Work to complete:
Transcribe all of the data below word for word, keeping every line in its original order.

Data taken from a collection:

——————————

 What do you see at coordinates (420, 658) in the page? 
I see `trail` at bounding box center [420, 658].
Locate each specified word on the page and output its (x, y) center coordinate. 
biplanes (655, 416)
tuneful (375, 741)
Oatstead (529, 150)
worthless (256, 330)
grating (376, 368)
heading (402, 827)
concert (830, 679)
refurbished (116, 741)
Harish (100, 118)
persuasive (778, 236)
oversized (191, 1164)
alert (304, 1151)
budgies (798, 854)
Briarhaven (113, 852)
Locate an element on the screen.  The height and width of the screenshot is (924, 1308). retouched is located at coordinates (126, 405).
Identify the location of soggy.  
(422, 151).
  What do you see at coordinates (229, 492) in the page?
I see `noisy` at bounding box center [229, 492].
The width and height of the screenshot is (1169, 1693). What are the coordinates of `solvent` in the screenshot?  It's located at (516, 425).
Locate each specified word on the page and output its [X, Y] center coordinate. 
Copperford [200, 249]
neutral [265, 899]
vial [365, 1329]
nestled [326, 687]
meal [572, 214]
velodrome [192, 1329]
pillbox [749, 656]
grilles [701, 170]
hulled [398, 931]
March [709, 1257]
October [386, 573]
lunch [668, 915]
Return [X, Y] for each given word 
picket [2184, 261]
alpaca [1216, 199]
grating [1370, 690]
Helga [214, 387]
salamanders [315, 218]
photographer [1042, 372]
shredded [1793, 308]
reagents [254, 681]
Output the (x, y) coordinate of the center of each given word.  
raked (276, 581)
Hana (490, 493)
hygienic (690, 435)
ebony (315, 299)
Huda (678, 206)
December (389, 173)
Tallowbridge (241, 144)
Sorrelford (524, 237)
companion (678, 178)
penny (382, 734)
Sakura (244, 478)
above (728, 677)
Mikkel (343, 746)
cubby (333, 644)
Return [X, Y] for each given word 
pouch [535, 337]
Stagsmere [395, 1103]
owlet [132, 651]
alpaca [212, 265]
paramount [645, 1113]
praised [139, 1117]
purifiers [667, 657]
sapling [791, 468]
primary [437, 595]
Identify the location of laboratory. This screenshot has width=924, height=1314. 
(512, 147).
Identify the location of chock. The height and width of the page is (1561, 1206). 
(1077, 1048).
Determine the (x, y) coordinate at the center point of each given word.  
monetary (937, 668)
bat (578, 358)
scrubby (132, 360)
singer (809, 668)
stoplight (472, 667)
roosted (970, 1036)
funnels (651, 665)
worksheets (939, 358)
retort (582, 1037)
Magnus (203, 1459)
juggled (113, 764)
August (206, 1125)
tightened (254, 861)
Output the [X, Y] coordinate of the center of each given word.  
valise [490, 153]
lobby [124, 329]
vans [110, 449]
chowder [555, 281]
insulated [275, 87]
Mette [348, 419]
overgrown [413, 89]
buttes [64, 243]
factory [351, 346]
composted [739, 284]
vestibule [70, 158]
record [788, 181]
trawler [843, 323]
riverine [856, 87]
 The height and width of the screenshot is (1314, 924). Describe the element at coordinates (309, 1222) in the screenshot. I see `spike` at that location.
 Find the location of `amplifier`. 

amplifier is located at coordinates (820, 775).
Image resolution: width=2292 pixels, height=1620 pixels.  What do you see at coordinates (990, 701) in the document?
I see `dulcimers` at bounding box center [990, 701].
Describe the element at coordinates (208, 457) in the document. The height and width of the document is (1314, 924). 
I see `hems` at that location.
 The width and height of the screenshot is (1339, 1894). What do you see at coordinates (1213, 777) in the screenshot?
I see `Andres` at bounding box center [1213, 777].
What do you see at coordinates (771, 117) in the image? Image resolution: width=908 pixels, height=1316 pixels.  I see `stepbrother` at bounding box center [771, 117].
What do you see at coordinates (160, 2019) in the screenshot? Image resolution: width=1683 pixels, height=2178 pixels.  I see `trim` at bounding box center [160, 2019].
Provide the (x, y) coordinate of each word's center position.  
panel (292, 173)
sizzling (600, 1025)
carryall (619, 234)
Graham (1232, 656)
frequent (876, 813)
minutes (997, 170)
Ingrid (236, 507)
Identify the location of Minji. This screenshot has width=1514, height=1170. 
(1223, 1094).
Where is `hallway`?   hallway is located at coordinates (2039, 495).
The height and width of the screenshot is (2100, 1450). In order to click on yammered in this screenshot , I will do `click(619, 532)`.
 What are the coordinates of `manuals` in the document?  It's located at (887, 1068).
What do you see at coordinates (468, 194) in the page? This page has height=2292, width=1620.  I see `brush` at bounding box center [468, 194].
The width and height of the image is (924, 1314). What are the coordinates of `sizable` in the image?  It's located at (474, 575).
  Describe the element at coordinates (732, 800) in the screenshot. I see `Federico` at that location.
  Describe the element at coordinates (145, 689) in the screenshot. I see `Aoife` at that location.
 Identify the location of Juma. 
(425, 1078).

——————————

Expected answer:
 What do you see at coordinates (420, 658) in the page? 
I see `trail` at bounding box center [420, 658].
Locate each specified word on the page and output its (x, y) center coordinate. 
biplanes (655, 416)
tuneful (375, 741)
Oatstead (529, 150)
worthless (256, 330)
grating (376, 368)
heading (402, 827)
concert (830, 679)
refurbished (116, 741)
Harish (100, 118)
persuasive (778, 236)
oversized (191, 1164)
alert (304, 1151)
budgies (798, 854)
Briarhaven (113, 852)
Locate an element on the screen.  The height and width of the screenshot is (924, 1308). retouched is located at coordinates (126, 405).
Identify the location of soggy.  
(422, 151).
  What do you see at coordinates (229, 492) in the page?
I see `noisy` at bounding box center [229, 492].
The width and height of the screenshot is (1169, 1693). What are the coordinates of `solvent` in the screenshot?  It's located at (516, 425).
Locate each specified word on the page and output its [X, Y] center coordinate. 
Copperford [200, 249]
neutral [265, 899]
vial [365, 1329]
nestled [326, 687]
meal [572, 214]
velodrome [192, 1329]
pillbox [749, 656]
grilles [701, 170]
hulled [398, 931]
March [709, 1257]
October [386, 573]
lunch [668, 915]
Return [X, Y] for each given word 
picket [2184, 261]
alpaca [1216, 199]
grating [1370, 690]
Helga [214, 387]
salamanders [315, 218]
photographer [1042, 372]
shredded [1793, 308]
reagents [254, 681]
Output the (x, y) coordinate of the center of each given word.  
raked (276, 581)
Hana (490, 493)
hygienic (690, 435)
ebony (315, 299)
Huda (678, 206)
December (389, 173)
Tallowbridge (241, 144)
Sorrelford (524, 237)
companion (678, 178)
penny (382, 734)
Sakura (244, 478)
above (728, 677)
Mikkel (343, 746)
cubby (333, 644)
Return [X, Y] for each given word 
pouch [535, 337]
Stagsmere [395, 1103]
owlet [132, 651]
alpaca [212, 265]
paramount [645, 1113]
praised [139, 1117]
purifiers [667, 657]
sapling [791, 468]
primary [437, 595]
Identify the location of laboratory. This screenshot has width=924, height=1314. 
(512, 147).
Identify the location of chock. The height and width of the page is (1561, 1206). 
(1077, 1048).
Determine the (x, y) coordinate at the center point of each given word.  
monetary (937, 668)
bat (578, 358)
scrubby (132, 360)
singer (809, 668)
stoplight (472, 667)
roosted (970, 1036)
funnels (651, 665)
worksheets (939, 358)
retort (582, 1037)
Magnus (203, 1459)
juggled (113, 764)
August (206, 1125)
tightened (254, 861)
Output the [X, Y] coordinate of the center of each given word.  
valise [490, 153]
lobby [124, 329]
vans [110, 449]
chowder [555, 281]
insulated [275, 87]
Mette [348, 419]
overgrown [413, 89]
buttes [64, 243]
factory [351, 346]
composted [739, 284]
vestibule [70, 158]
record [788, 181]
trawler [843, 323]
riverine [856, 87]
 The height and width of the screenshot is (1314, 924). Describe the element at coordinates (309, 1222) in the screenshot. I see `spike` at that location.
 Find the location of `amplifier`. 

amplifier is located at coordinates (820, 775).
Image resolution: width=2292 pixels, height=1620 pixels.  What do you see at coordinates (990, 701) in the document?
I see `dulcimers` at bounding box center [990, 701].
Describe the element at coordinates (208, 457) in the document. The height and width of the document is (1314, 924). 
I see `hems` at that location.
 The width and height of the screenshot is (1339, 1894). What do you see at coordinates (1213, 777) in the screenshot?
I see `Andres` at bounding box center [1213, 777].
What do you see at coordinates (771, 117) in the image? Image resolution: width=908 pixels, height=1316 pixels.  I see `stepbrother` at bounding box center [771, 117].
What do you see at coordinates (160, 2019) in the screenshot? Image resolution: width=1683 pixels, height=2178 pixels.  I see `trim` at bounding box center [160, 2019].
Provide the (x, y) coordinate of each word's center position.  
panel (292, 173)
sizzling (600, 1025)
carryall (619, 234)
Graham (1232, 656)
frequent (876, 813)
minutes (997, 170)
Ingrid (236, 507)
Identify the location of Minji. This screenshot has width=1514, height=1170. 
(1223, 1094).
Where is `hallway`?   hallway is located at coordinates (2039, 495).
The height and width of the screenshot is (2100, 1450). In order to click on yammered in this screenshot , I will do `click(619, 532)`.
 What are the coordinates of `manuals` in the document?  It's located at (887, 1068).
What do you see at coordinates (468, 194) in the page? This page has height=2292, width=1620.  I see `brush` at bounding box center [468, 194].
The width and height of the image is (924, 1314). What are the coordinates of `sizable` in the image?  It's located at (474, 575).
  Describe the element at coordinates (732, 800) in the screenshot. I see `Federico` at that location.
  Describe the element at coordinates (145, 689) in the screenshot. I see `Aoife` at that location.
 Identify the location of Juma. 
(425, 1078).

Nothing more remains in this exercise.